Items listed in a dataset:

════

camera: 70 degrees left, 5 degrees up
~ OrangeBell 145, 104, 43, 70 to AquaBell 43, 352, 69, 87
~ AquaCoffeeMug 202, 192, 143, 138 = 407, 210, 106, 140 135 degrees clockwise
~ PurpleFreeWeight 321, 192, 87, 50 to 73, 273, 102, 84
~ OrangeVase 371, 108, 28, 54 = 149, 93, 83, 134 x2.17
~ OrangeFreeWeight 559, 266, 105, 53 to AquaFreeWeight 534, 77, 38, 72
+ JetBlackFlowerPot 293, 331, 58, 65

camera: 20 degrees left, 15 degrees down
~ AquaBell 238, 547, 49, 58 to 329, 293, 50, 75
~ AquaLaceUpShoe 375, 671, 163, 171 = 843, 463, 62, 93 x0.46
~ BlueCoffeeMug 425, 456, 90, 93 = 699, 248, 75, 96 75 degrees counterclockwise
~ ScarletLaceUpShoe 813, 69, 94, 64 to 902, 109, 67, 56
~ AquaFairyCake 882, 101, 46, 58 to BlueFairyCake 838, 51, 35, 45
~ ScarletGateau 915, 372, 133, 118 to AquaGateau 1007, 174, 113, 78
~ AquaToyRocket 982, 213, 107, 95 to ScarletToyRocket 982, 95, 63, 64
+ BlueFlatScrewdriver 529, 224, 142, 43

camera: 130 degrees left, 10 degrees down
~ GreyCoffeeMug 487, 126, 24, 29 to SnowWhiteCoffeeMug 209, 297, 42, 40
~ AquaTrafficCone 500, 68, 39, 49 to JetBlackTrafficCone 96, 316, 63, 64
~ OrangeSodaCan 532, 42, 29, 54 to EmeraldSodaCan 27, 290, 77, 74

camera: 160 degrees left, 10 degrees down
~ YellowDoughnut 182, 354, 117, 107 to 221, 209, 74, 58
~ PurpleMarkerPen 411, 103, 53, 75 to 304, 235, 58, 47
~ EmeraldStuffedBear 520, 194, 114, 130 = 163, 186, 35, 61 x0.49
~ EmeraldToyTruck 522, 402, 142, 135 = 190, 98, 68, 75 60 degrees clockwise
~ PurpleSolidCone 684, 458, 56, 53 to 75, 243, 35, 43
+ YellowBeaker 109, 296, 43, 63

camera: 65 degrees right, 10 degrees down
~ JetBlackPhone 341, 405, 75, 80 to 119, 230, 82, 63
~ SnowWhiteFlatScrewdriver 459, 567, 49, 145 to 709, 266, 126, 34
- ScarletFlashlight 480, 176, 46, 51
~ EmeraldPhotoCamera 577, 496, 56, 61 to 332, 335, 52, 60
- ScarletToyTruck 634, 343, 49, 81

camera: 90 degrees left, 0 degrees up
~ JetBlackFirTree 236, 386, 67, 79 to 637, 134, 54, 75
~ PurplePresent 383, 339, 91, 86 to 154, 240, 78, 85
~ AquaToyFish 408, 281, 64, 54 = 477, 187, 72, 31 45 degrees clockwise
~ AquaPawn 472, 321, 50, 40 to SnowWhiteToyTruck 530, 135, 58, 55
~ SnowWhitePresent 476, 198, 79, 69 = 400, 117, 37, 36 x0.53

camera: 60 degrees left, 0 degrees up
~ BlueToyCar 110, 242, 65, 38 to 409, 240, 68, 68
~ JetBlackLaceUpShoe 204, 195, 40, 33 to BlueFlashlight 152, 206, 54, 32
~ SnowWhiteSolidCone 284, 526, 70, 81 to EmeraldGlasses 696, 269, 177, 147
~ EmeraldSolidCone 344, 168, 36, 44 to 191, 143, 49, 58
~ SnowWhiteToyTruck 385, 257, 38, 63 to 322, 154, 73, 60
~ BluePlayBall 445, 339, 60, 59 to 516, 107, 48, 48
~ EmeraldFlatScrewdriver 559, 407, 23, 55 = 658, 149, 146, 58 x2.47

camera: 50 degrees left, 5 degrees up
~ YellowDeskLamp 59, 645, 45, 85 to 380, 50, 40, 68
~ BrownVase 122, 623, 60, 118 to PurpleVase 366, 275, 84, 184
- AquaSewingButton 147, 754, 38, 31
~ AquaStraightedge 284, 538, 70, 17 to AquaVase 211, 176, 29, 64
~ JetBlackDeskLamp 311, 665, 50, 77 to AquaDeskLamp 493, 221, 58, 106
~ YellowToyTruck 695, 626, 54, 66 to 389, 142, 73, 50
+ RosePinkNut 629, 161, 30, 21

════

The problem |
Set down again, word for word, the stretch of records from the line with "352, 69, 87" to the line with "534, 77, 38, 72", both of those lines included.

Written response |
~ OrangeBell 145, 104, 43, 70 to AquaBell 43, 352, 69, 87
~ AquaCoffeeMug 202, 192, 143, 138 = 407, 210, 106, 140 135 degrees clockwise
~ PurpleFreeWeight 321, 192, 87, 50 to 73, 273, 102, 84
~ OrangeVase 371, 108, 28, 54 = 149, 93, 83, 134 x2.17
~ OrangeFreeWeight 559, 266, 105, 53 to AquaFreeWeight 534, 77, 38, 72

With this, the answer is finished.